──────── Supplied material
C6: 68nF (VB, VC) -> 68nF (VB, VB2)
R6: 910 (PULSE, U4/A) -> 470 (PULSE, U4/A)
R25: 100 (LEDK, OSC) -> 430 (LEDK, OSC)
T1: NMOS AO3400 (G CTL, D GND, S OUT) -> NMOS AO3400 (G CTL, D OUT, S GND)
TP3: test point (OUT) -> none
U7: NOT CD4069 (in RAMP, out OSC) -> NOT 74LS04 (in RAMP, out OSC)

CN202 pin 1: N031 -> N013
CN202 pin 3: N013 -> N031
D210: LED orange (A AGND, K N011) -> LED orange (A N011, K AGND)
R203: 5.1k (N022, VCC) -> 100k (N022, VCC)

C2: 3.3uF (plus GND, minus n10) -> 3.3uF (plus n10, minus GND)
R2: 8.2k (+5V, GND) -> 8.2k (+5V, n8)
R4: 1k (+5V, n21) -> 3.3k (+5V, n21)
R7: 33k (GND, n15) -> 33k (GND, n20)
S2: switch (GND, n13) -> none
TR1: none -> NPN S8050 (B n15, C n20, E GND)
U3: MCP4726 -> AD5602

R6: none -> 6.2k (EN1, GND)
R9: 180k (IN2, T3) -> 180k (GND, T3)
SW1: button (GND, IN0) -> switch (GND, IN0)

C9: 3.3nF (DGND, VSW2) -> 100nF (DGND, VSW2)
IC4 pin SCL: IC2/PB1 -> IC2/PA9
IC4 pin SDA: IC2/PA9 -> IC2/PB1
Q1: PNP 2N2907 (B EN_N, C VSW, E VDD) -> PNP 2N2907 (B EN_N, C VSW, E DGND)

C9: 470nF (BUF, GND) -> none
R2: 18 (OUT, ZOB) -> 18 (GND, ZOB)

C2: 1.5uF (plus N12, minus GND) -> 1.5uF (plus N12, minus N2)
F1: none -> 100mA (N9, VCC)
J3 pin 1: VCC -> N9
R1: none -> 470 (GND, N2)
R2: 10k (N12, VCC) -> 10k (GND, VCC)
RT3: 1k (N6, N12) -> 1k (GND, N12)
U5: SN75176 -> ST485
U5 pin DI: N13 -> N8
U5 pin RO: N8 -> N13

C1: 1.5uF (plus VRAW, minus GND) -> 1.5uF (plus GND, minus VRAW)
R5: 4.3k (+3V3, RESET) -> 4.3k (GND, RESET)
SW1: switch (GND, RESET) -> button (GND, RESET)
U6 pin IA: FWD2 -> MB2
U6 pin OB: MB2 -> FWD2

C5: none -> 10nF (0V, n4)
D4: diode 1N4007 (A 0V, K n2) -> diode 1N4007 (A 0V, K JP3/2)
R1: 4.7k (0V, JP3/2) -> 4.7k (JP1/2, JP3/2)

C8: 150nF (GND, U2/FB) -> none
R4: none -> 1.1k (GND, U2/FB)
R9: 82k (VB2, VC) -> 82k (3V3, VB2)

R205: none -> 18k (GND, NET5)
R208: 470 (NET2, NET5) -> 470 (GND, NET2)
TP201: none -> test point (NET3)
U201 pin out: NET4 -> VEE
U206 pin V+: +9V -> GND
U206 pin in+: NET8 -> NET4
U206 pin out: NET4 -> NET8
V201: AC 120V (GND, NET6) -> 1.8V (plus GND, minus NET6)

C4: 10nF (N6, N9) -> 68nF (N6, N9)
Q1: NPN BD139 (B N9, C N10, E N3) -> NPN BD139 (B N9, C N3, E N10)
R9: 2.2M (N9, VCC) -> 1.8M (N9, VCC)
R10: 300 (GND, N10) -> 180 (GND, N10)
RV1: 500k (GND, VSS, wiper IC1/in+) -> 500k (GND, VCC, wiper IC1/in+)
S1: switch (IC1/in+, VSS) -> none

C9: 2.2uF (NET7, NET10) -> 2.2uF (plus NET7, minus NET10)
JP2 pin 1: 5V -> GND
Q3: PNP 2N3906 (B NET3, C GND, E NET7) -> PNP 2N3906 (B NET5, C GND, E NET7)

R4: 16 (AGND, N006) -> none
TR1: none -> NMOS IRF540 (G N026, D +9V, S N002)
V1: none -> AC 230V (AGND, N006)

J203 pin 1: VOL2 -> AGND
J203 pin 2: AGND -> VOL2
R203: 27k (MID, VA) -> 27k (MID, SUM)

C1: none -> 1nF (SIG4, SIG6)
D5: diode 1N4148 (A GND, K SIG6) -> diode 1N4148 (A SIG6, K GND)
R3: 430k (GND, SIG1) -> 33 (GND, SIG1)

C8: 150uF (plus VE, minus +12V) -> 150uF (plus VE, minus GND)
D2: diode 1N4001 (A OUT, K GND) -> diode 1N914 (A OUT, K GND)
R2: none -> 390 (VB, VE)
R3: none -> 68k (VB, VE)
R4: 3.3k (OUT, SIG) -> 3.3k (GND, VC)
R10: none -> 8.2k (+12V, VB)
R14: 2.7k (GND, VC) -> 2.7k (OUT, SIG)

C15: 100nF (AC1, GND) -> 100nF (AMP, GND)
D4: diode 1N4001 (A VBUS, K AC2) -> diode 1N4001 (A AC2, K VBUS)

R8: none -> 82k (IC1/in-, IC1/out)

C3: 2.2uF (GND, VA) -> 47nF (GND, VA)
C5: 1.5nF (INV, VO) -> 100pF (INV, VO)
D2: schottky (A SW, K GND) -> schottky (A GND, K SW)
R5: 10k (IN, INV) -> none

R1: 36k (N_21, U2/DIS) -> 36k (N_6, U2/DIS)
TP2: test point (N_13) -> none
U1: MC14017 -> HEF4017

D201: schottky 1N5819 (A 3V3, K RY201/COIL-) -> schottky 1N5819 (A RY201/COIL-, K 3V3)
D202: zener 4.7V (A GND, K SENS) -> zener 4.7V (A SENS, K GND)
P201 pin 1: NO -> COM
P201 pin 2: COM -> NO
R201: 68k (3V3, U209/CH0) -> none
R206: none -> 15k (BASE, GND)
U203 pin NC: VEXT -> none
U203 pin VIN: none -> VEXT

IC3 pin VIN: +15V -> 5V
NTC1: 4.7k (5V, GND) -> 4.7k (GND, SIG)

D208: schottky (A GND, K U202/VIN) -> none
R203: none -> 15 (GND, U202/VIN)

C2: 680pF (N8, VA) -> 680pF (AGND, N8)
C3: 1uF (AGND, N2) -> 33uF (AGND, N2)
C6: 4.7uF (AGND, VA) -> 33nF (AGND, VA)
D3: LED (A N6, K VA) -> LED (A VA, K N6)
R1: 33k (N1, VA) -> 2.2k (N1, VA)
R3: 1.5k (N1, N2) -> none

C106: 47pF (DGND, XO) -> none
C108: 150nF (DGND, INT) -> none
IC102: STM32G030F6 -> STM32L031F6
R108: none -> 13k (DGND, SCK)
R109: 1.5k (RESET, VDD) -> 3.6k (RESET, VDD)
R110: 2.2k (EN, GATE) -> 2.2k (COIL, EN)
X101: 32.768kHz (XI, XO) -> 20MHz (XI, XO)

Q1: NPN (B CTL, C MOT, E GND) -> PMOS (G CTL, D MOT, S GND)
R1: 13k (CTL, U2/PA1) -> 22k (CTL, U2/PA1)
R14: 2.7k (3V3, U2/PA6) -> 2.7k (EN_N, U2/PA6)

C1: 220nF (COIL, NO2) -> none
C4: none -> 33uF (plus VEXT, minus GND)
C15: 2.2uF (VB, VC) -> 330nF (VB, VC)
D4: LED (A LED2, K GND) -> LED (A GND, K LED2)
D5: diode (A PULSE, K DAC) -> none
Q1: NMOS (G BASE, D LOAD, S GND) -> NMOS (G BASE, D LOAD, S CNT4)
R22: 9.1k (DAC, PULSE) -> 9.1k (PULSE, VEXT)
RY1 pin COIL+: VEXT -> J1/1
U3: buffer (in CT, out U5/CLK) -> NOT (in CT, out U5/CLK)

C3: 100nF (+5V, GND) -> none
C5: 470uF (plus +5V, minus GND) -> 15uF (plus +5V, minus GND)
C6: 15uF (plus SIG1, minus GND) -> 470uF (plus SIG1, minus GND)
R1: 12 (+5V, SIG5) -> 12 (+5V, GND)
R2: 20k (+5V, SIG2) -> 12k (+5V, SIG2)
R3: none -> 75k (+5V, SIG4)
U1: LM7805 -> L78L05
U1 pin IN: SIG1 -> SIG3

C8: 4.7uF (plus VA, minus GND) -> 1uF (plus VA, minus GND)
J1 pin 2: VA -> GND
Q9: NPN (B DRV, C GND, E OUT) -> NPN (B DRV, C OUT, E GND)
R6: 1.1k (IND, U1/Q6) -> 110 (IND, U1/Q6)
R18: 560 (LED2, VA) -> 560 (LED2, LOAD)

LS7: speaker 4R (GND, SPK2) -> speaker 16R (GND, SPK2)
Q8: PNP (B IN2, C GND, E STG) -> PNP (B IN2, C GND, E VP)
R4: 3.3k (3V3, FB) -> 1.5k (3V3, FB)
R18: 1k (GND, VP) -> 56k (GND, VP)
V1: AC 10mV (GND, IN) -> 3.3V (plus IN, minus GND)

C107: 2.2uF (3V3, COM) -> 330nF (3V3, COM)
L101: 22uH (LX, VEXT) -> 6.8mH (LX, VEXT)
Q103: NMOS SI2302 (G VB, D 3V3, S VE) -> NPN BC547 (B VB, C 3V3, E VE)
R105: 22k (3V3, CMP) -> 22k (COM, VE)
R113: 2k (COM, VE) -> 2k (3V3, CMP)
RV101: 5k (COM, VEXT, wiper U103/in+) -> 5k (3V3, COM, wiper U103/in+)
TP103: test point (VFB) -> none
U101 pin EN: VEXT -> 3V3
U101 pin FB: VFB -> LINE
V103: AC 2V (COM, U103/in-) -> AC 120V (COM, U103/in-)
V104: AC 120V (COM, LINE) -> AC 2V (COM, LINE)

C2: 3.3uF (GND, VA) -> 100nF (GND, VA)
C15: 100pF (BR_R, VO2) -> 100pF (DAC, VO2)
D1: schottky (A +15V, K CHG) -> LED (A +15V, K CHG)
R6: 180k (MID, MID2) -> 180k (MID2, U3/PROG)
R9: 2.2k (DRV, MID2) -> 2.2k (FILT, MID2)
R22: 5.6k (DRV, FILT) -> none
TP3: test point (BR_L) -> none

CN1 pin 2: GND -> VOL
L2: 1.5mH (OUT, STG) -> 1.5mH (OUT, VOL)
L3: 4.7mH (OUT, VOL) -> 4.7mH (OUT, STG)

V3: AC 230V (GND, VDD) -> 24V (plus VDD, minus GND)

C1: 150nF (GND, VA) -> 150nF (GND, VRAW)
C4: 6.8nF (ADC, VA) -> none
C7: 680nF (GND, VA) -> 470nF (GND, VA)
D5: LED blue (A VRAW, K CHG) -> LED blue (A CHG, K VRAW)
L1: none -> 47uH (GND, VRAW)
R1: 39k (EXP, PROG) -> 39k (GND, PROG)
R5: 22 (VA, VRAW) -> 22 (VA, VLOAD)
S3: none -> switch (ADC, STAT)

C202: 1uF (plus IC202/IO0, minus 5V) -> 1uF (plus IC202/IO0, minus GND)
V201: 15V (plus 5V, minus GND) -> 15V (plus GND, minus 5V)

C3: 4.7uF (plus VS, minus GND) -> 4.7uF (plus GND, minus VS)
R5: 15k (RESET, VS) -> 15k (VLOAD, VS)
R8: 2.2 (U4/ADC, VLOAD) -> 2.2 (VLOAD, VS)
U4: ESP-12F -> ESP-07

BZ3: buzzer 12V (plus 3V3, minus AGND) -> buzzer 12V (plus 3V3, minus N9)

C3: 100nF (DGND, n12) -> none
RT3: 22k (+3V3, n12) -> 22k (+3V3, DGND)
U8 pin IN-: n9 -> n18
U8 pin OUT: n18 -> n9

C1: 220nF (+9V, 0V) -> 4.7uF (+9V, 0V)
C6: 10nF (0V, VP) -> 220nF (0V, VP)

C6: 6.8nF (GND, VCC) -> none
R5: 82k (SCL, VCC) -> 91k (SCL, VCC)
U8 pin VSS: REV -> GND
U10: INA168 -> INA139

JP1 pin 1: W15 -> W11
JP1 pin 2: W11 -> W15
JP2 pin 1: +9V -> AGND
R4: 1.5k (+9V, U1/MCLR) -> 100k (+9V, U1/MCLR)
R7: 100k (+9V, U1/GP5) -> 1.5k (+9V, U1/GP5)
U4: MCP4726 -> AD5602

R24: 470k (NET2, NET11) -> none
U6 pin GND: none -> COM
────────────────
* Problem to solve *
Please write out, exactly as they appear above, only the lines in the stretch from the line with "D5: diode 1N4148" through the line with "R109: 1.5k (RESET, VDD) -> 3.6k (RESET, VDD)".

* Result below *
D5: diode 1N4148 (A GND, K SIG6) -> diode 1N4148 (A SIG6, K GND)
R3: 430k (GND, SIG1) -> 33 (GND, SIG1)

C8: 150uF (plus VE, minus +12V) -> 150uF (plus VE, minus GND)
D2: diode 1N4001 (A OUT, K GND) -> diode 1N914 (A OUT, K GND)
R2: none -> 390 (VB, VE)
R3: none -> 68k (VB, VE)
R4: 3.3k (OUT, SIG) -> 3.3k (GND, VC)
R10: none -> 8.2k (+12V, VB)
R14: 2.7k (GND, VC) -> 2.7k (OUT, SIG)

C15: 100nF (AC1, GND) -> 100nF (AMP, GND)
D4: diode 1N4001 (A VBUS, K AC2) -> diode 1N4001 (A AC2, K VBUS)

R8: none -> 82k (IC1/in-, IC1/out)

C3: 2.2uF (GND, VA) -> 47nF (GND, VA)
C5: 1.5nF (INV, VO) -> 100pF (INV, VO)
D2: schottky (A SW, K GND) -> schottky (A GND, K SW)
R5: 10k (IN, INV) -> none

R1: 36k (N_21, U2/DIS) -> 36k (N_6, U2/DIS)
TP2: test point (N_13) -> none
U1: MC14017 -> HEF4017

D201: schottky 1N5819 (A 3V3, K RY201/COIL-) -> schottky 1N5819 (A RY201/COIL-, K 3V3)
D202: zener 4.7V (A GND, K SENS) -> zener 4.7V (A SENS, K GND)
P201 pin 1: NO -> COM
P201 pin 2: COM -> NO
R201: 68k (3V3, U209/CH0) -> none
R206: none -> 15k (BASE, GND)
U203 pin NC: VEXT -> none
U203 pin VIN: none -> VEXT

IC3 pin VIN: +15V -> 5V
NTC1: 4.7k (5V, GND) -> 4.7k (GND, SIG)

D208: schottky (A GND, K U202/VIN) -> none
R203: none -> 15 (GND, U202/VIN)

C2: 680pF (N8, VA) -> 680pF (AGND, N8)
C3: 1uF (AGND, N2) -> 33uF (AGND, N2)
C6: 4.7uF (AGND, VA) -> 33nF (AGND, VA)
D3: LED (A N6, K VA) -> LED (A VA, K N6)
R1: 33k (N1, VA) -> 2.2k (N1, VA)
R3: 1.5k (N1, N2) -> none

C106: 47pF (DGND, XO) -> none
C108: 150nF (DGND, INT) -> none
IC102: STM32G030F6 -> STM32L031F6
R108: none -> 13k (DGND, SCK)
R109: 1.5k (RESET, VDD) -> 3.6k (RESET, VDD)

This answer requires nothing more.